[Supplied data Boundary: Start]
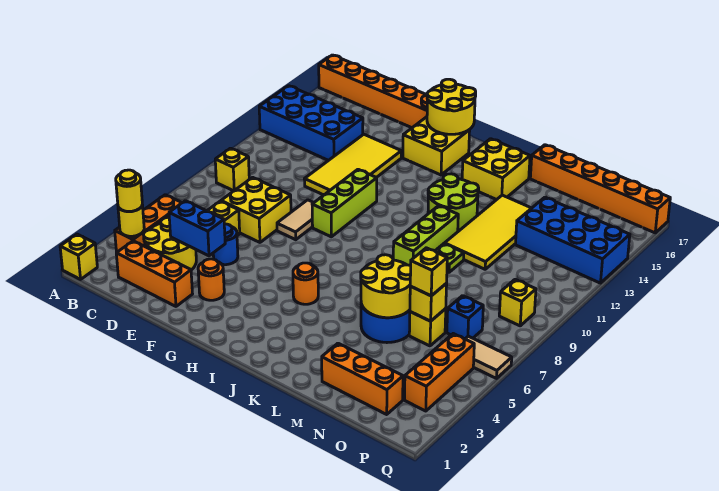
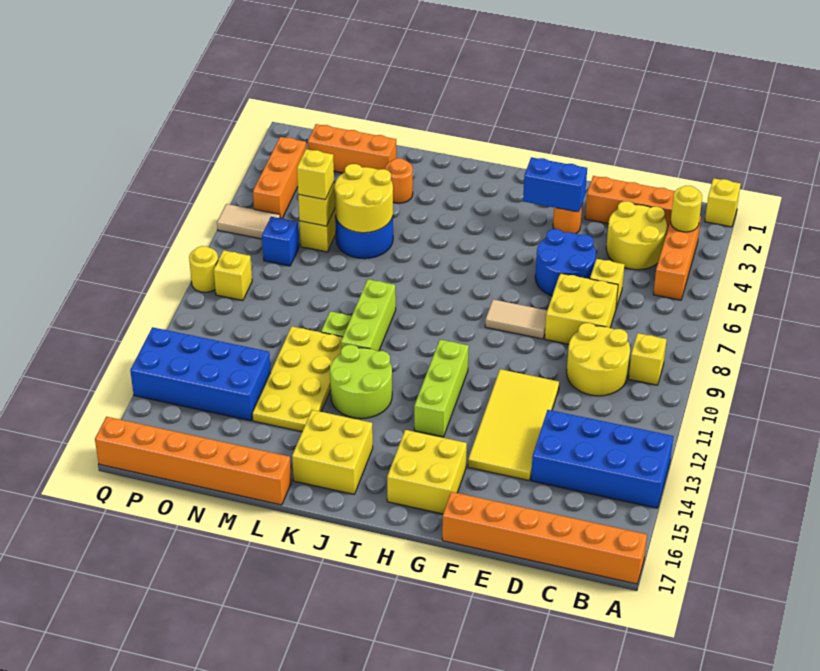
yellow round brick B3 level 3 -> yellow round brick Q9 level 1
blue brick D4:E4 level 2 -> blue brick F3:G3 level 2
blue round brick E5 level 1 -> blue round brick E5:F6 level 1
tan tile F8:F9 level 1 -> tan tile F8:G8 level 1
lime brick G9:G11 level 1 -> lime brick H11:H13 level 1
yellow round brick G16:H17 level 2 -> yellow round brick C9:D10 level 1
orange round brick I5 level 1 -> orange round brick L3 level 1
yellow tile L11:M14 level 1 -> yellow plate L11:M14 level 1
[Supplied data Boundary: End]
● **Task to complete**
Up to and including the final line of the data above, please copy every line exactly, starting from the one that contains "blue brick D4:E4".

● **Written answer**
blue brick D4:E4 level 2 -> blue brick F3:G3 level 2
blue round brick E5 level 1 -> blue round brick E5:F6 level 1
tan tile F8:F9 level 1 -> tan tile F8:G8 level 1
lime brick G9:G11 level 1 -> lime brick H11:H13 level 1
yellow round brick G16:H17 level 2 -> yellow round brick C9:D10 level 1
orange round brick I5 level 1 -> orange round brick L3 level 1
yellow tile L11:M14 level 1 -> yellow plate L11:M14 level 1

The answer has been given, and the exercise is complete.